» **Task brief**:
After the line containing "white carrot: [559,60,613,137]", write nothing more; before it, reproduce every line of the material below exactly, starting with the first.

» **Dataset excerpts**:

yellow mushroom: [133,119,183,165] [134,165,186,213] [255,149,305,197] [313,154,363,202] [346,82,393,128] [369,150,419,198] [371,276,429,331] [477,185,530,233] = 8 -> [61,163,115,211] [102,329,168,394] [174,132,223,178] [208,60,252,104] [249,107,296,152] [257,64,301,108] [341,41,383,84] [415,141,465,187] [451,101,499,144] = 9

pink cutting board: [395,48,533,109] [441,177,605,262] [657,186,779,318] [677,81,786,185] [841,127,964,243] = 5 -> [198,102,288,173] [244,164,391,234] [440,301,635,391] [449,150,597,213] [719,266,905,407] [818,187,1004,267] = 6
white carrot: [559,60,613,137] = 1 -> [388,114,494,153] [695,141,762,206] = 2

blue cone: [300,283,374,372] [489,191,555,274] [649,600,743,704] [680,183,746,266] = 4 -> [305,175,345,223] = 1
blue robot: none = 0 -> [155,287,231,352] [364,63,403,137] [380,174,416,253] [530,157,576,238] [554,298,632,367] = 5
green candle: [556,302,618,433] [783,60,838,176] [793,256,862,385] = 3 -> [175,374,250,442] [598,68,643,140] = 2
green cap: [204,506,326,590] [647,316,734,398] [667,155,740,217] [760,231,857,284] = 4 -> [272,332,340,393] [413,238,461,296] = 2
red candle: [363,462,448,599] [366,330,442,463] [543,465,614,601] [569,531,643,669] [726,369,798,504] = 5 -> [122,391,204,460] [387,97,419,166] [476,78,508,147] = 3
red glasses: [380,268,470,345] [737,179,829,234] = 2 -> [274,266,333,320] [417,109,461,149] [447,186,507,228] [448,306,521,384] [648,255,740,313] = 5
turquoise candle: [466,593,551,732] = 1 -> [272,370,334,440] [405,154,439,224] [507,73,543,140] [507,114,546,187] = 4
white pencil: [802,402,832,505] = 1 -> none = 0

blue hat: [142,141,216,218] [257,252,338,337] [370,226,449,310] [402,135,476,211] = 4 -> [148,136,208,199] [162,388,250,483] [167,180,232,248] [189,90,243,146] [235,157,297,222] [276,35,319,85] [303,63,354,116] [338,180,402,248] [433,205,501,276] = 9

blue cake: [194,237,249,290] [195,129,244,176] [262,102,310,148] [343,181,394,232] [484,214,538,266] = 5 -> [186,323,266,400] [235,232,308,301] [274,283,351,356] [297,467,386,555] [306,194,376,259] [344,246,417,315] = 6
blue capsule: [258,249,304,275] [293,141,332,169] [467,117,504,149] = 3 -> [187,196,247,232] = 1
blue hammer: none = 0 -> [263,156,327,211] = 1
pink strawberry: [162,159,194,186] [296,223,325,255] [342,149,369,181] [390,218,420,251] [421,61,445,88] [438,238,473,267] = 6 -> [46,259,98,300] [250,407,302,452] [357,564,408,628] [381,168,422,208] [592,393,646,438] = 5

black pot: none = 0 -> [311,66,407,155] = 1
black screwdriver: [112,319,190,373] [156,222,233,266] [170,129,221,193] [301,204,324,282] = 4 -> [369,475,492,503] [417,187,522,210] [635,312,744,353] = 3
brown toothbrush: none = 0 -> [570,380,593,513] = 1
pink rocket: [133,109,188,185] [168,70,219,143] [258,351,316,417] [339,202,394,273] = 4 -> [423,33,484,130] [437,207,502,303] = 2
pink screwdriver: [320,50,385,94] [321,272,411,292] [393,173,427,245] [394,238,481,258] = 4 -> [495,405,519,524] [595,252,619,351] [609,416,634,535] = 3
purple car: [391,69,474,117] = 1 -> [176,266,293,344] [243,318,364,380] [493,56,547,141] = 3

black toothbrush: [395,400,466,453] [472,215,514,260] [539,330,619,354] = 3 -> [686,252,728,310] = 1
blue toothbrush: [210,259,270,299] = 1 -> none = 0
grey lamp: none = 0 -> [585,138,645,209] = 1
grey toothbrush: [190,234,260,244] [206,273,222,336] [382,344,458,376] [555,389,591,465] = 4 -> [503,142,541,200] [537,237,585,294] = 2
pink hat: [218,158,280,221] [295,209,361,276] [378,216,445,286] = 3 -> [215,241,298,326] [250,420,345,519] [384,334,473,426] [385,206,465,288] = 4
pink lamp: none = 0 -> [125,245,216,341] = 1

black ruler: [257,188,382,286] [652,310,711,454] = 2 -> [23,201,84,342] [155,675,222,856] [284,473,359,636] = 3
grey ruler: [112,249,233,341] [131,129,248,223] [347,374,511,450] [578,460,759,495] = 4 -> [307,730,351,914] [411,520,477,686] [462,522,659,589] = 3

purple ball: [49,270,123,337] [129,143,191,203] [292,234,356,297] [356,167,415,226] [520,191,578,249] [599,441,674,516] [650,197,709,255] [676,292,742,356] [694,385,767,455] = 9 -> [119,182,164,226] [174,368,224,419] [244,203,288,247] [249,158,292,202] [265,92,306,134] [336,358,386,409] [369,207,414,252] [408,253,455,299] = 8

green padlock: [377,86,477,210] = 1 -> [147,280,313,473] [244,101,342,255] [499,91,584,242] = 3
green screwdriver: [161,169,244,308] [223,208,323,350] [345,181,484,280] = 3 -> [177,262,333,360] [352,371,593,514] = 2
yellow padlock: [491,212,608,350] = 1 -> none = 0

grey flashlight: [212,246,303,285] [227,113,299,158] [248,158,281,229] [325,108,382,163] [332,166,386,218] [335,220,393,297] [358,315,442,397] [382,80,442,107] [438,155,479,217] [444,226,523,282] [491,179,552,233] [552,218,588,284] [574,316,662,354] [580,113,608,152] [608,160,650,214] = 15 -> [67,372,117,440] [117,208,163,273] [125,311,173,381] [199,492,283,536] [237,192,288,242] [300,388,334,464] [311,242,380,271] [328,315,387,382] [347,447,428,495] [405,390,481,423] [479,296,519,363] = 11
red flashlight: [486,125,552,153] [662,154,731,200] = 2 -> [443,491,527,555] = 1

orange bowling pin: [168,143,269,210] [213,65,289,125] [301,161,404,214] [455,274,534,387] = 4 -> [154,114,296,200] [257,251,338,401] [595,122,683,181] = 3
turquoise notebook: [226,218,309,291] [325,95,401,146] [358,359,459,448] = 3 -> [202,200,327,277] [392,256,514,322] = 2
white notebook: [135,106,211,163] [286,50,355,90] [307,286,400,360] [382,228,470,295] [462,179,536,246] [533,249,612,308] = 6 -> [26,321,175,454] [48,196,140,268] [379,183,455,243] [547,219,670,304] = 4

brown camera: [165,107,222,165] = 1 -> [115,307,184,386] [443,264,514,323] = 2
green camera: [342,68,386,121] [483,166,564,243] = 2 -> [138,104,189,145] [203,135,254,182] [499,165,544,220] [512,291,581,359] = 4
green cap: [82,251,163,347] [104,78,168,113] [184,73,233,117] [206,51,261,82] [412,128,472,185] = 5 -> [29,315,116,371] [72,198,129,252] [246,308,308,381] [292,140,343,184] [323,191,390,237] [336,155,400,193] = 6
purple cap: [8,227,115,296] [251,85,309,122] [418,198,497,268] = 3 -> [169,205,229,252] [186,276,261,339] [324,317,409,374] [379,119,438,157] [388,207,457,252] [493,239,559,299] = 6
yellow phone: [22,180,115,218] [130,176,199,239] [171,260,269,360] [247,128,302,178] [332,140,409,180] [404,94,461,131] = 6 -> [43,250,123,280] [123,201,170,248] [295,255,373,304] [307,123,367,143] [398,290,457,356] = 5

» **Written answer**:
yellow mushroom: [133,119,183,165] [134,165,186,213] [255,149,305,197] [313,154,363,202] [346,82,393,128] [369,150,419,198] [371,276,429,331] [477,185,530,233] = 8 -> [61,163,115,211] [102,329,168,394] [174,132,223,178] [208,60,252,104] [249,107,296,152] [257,64,301,108] [341,41,383,84] [415,141,465,187] [451,101,499,144] = 9

pink cutting board: [395,48,533,109] [441,177,605,262] [657,186,779,318] [677,81,786,185] [841,127,964,243] = 5 -> [198,102,288,173] [244,164,391,234] [440,301,635,391] [449,150,597,213] [719,266,905,407] [818,187,1004,267] = 6
white carrot: [559,60,613,137] = 1 -> [388,114,494,153] [695,141,762,206] = 2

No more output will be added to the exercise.